Directions:
Within the records below, find each line that holds the string "degrees", then copy it.
Data for analysis START
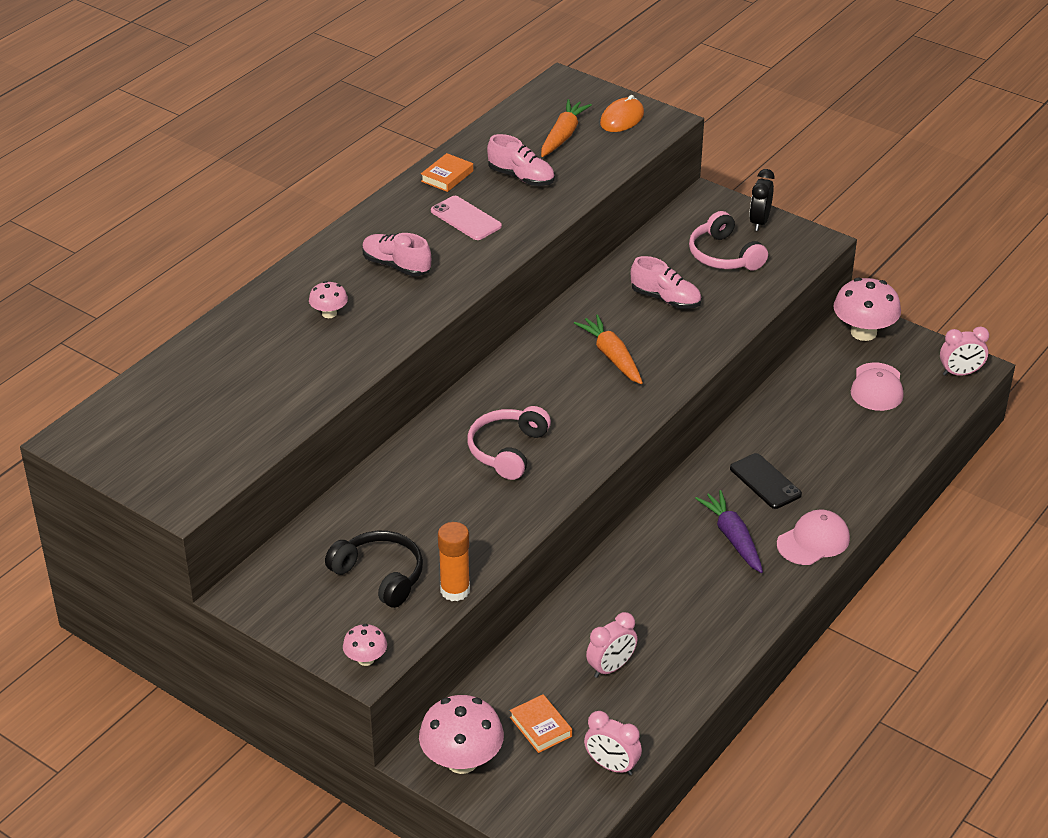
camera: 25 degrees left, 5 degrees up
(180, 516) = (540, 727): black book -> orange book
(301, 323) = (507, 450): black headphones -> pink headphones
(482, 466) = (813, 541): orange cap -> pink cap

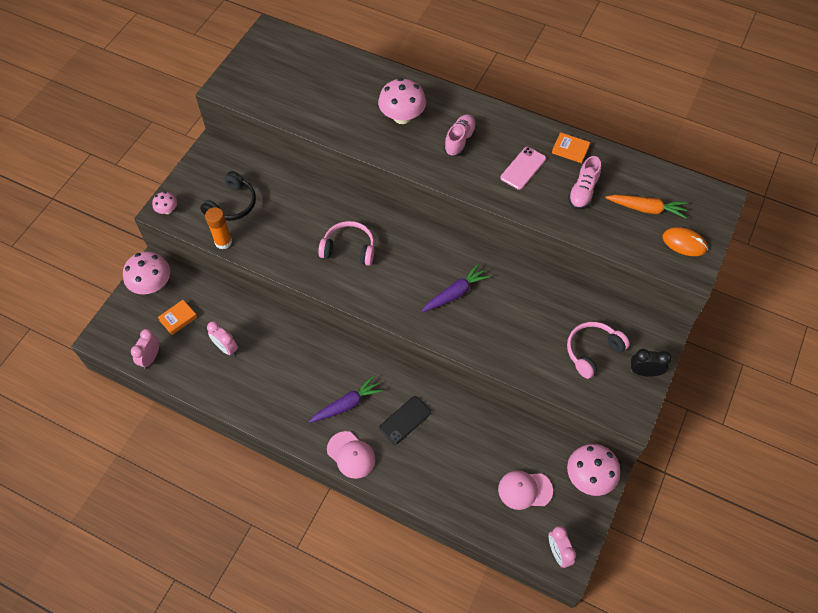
camera: 80 degrees right, 20 degrees up
(329, 313) = (402, 117): pink mushroom -> pink mushroom, size x1.91
(612, 356) = (455, 293): orange carrot -> purple carrot
(665, 299) = (528, 318): pink shoe -> none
Data for analysis END
Answer for this exercise:
camera: 25 degrees left, 5 degrees up
camera: 80 degrees right, 20 degrees up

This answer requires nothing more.